■ **Provided records**
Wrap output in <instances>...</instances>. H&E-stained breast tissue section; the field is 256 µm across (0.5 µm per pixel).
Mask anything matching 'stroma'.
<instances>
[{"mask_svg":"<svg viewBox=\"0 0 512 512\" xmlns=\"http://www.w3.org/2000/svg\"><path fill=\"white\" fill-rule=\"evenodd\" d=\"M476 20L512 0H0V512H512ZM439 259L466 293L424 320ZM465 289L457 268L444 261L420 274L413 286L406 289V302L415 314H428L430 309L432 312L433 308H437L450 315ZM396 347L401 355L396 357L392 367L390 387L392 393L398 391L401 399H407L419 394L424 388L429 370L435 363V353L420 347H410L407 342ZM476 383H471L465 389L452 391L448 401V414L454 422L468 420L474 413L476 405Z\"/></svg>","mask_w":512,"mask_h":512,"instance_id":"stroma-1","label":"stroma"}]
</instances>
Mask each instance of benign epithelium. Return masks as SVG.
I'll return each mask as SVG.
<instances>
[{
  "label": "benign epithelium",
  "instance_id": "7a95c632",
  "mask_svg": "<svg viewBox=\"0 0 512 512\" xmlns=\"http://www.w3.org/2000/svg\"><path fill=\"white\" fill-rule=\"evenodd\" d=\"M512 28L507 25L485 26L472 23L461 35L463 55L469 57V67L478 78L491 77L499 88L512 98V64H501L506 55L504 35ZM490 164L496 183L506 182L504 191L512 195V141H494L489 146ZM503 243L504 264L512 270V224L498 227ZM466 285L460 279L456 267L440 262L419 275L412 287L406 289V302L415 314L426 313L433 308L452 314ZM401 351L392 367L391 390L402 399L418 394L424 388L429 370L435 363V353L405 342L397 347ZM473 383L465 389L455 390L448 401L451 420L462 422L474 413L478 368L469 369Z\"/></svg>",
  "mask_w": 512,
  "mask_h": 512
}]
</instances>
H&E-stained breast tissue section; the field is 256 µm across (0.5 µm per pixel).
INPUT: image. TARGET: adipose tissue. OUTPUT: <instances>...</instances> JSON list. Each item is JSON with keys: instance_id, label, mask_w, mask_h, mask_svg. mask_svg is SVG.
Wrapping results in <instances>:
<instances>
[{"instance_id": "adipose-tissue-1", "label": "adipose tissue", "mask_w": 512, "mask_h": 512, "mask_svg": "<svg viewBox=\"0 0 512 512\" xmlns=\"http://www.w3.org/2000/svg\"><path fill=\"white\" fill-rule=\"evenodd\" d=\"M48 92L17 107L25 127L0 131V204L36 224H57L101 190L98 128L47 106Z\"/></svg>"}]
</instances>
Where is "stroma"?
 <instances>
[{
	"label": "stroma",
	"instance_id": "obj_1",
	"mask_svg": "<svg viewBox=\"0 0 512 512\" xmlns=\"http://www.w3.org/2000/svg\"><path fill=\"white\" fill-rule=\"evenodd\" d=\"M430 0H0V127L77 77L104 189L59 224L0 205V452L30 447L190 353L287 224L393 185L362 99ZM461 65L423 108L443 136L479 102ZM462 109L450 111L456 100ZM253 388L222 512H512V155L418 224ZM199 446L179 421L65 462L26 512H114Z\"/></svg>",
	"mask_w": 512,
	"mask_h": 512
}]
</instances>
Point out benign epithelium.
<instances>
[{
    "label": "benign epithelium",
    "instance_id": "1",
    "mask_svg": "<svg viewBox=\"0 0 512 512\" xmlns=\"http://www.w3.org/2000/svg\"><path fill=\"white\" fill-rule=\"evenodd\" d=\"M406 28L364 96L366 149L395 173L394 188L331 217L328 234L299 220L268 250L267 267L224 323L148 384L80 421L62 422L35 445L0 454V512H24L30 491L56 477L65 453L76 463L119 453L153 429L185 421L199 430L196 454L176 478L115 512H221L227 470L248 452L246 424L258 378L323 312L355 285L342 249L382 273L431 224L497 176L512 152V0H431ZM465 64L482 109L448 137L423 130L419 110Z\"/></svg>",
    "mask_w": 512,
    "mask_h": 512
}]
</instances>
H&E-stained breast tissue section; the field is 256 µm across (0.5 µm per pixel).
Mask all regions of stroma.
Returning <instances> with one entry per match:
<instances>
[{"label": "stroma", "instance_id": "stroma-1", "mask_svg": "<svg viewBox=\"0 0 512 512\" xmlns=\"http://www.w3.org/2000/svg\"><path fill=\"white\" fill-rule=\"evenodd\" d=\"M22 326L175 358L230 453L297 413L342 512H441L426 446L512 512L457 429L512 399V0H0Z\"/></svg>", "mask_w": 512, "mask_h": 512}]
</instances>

■ **What this task involves**
Quote every line of the data, word for word.

■ **Result below**
Wrap output in <instances>...</instances>. H&E-stained breast tissue section; the field is 256 µm across (0.5 µm per pixel).
Mask anything matching 'stroma'.
<instances>
[{"mask_svg":"<svg viewBox=\"0 0 512 512\" xmlns=\"http://www.w3.org/2000/svg\"><path fill=\"white\" fill-rule=\"evenodd\" d=\"M476 20L512 0H0V512H512ZM439 259L466 293L424 320ZM465 289L457 268L444 261L420 274L413 286L406 289V302L415 314H428L430 309L432 312L433 308H437L450 315ZM396 347L401 355L396 357L392 367L390 387L392 393L398 391L401 399H407L419 394L424 388L429 370L435 363V353L420 347H410L407 342ZM476 383H471L465 389L452 391L448 401V414L454 422L468 420L474 413L476 405Z\"/></svg>","mask_w":512,"mask_h":512,"instance_id":"stroma-1","label":"stroma"}]
</instances>
Mask each instance of benign epithelium. Return masks as SVG.
I'll return each mask as SVG.
<instances>
[{
  "label": "benign epithelium",
  "instance_id": "7a95c632",
  "mask_svg": "<svg viewBox=\"0 0 512 512\" xmlns=\"http://www.w3.org/2000/svg\"><path fill=\"white\" fill-rule=\"evenodd\" d=\"M512 28L507 25L485 26L472 23L461 35L463 55L469 57V67L478 78L491 77L499 88L512 98V64H501L506 55L504 35ZM490 164L496 183L506 182L504 191L512 195V141H494L489 146ZM503 243L504 264L512 270V224L498 227ZM466 285L460 279L456 267L440 262L419 275L412 287L406 289V302L415 314L426 313L433 308L452 314ZM401 351L392 367L391 390L402 399L418 394L424 388L429 370L435 363V353L405 342L397 347ZM473 383L465 389L455 390L448 401L451 420L462 422L474 413L478 368L469 369Z\"/></svg>",
  "mask_w": 512,
  "mask_h": 512
}]
</instances>
H&E-stained breast tissue section; the field is 256 µm across (0.5 µm per pixel).
INPUT: image. TARGET: adipose tissue. OUTPUT: <instances>...</instances> JSON list. Each item is JSON with keys: instance_id, label, mask_w, mask_h, mask_svg. mask_svg is SVG.
Wrapping results in <instances>:
<instances>
[{"instance_id": "adipose-tissue-1", "label": "adipose tissue", "mask_w": 512, "mask_h": 512, "mask_svg": "<svg viewBox=\"0 0 512 512\" xmlns=\"http://www.w3.org/2000/svg\"><path fill=\"white\" fill-rule=\"evenodd\" d=\"M48 92L17 107L25 127L0 131V204L36 224H57L101 190L98 128L47 106Z\"/></svg>"}]
</instances>
Where is "stroma"?
 <instances>
[{
	"label": "stroma",
	"instance_id": "obj_1",
	"mask_svg": "<svg viewBox=\"0 0 512 512\" xmlns=\"http://www.w3.org/2000/svg\"><path fill=\"white\" fill-rule=\"evenodd\" d=\"M430 0H0V127L77 77L104 189L59 224L0 205V452L30 447L190 353L287 224L393 185L362 99ZM461 65L423 108L443 136L479 102ZM462 109L450 111L456 100ZM253 388L222 512H512V155L418 224ZM199 446L179 421L65 462L26 512H114Z\"/></svg>",
	"mask_w": 512,
	"mask_h": 512
}]
</instances>
Point out benign epithelium.
<instances>
[{
    "label": "benign epithelium",
    "instance_id": "1",
    "mask_svg": "<svg viewBox=\"0 0 512 512\" xmlns=\"http://www.w3.org/2000/svg\"><path fill=\"white\" fill-rule=\"evenodd\" d=\"M406 28L364 96L366 149L395 173L394 188L331 217L328 234L299 220L268 250L267 267L224 323L148 384L80 421L62 422L35 445L0 454V512H24L30 491L56 477L65 453L76 463L119 453L153 429L185 421L199 430L196 454L176 478L115 512H221L227 470L248 452L246 424L258 378L323 312L355 285L342 249L382 273L431 224L497 176L512 152V0H431ZM465 64L482 109L448 137L423 130L419 110Z\"/></svg>",
    "mask_w": 512,
    "mask_h": 512
}]
</instances>
H&E-stained breast tissue section; the field is 256 µm across (0.5 µm per pixel).
Mask all regions of stroma.
Returning <instances> with one entry per match:
<instances>
[{"label": "stroma", "instance_id": "stroma-1", "mask_svg": "<svg viewBox=\"0 0 512 512\" xmlns=\"http://www.w3.org/2000/svg\"><path fill=\"white\" fill-rule=\"evenodd\" d=\"M22 326L175 358L230 453L297 413L342 512H441L426 446L512 512L457 429L512 399V0H0Z\"/></svg>", "mask_w": 512, "mask_h": 512}]
</instances>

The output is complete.